#### [Problem description]
Only one stretch of the data is wanted: the line containing "(164, 741) = (698, 407): yellow", the line containing "(573, 327) = (346, 664): grey", and every line between them, copied exactly.

[[ Source data open ]]

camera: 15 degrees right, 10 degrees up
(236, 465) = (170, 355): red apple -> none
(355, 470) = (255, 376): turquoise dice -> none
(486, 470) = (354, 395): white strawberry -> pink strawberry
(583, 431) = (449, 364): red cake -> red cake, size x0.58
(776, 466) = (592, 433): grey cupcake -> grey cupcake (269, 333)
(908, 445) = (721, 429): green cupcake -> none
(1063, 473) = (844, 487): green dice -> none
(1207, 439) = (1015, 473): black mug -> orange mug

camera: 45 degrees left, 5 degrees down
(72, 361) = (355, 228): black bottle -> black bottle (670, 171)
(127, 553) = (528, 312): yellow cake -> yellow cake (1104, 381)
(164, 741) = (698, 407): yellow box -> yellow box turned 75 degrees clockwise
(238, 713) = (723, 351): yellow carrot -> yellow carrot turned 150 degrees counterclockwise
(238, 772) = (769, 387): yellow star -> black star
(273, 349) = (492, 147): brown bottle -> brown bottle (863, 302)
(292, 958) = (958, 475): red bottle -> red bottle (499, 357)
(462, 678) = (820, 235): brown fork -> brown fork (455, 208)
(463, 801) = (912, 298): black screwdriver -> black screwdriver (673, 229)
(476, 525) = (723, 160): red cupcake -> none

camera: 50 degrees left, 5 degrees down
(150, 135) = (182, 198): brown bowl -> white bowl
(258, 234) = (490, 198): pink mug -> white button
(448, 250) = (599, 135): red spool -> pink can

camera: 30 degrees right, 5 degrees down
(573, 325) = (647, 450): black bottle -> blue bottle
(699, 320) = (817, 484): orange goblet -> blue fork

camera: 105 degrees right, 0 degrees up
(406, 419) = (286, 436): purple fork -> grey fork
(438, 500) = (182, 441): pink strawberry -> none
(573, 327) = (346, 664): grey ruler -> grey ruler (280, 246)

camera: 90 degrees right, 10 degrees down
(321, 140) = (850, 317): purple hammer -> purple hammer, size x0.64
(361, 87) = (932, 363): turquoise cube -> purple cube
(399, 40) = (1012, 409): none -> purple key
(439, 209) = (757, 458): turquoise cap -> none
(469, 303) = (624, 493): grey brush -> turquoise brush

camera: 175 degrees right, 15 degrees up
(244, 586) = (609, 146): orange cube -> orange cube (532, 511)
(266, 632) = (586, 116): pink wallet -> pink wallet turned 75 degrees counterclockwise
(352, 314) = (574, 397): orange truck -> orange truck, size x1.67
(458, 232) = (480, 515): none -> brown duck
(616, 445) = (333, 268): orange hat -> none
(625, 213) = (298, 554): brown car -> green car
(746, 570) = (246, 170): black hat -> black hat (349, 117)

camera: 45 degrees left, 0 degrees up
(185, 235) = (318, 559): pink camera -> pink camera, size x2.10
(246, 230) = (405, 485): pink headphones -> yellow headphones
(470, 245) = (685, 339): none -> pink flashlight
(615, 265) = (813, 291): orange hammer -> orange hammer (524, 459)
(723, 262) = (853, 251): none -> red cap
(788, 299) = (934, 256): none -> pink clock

[[ Source data closed ]]

#### [Task answer]
(164, 741) = (698, 407): yellow box -> yellow box turned 75 degrees clockwise
(238, 713) = (723, 351): yellow carrot -> yellow carrot turned 150 degrees counterclockwise
(238, 772) = (769, 387): yellow star -> black star
(273, 349) = (492, 147): brown bottle -> brown bottle (863, 302)
(292, 958) = (958, 475): red bottle -> red bottle (499, 357)
(462, 678) = (820, 235): brown fork -> brown fork (455, 208)
(463, 801) = (912, 298): black screwdriver -> black screwdriver (673, 229)
(476, 525) = (723, 160): red cupcake -> none

camera: 50 degrees left, 5 degrees down
(150, 135) = (182, 198): brown bowl -> white bowl
(258, 234) = (490, 198): pink mug -> white button
(448, 250) = (599, 135): red spool -> pink can

camera: 30 degrees right, 5 degrees down
(573, 325) = (647, 450): black bottle -> blue bottle
(699, 320) = (817, 484): orange goblet -> blue fork

camera: 105 degrees right, 0 degrees up
(406, 419) = (286, 436): purple fork -> grey fork
(438, 500) = (182, 441): pink strawberry -> none
(573, 327) = (346, 664): grey ruler -> grey ruler (280, 246)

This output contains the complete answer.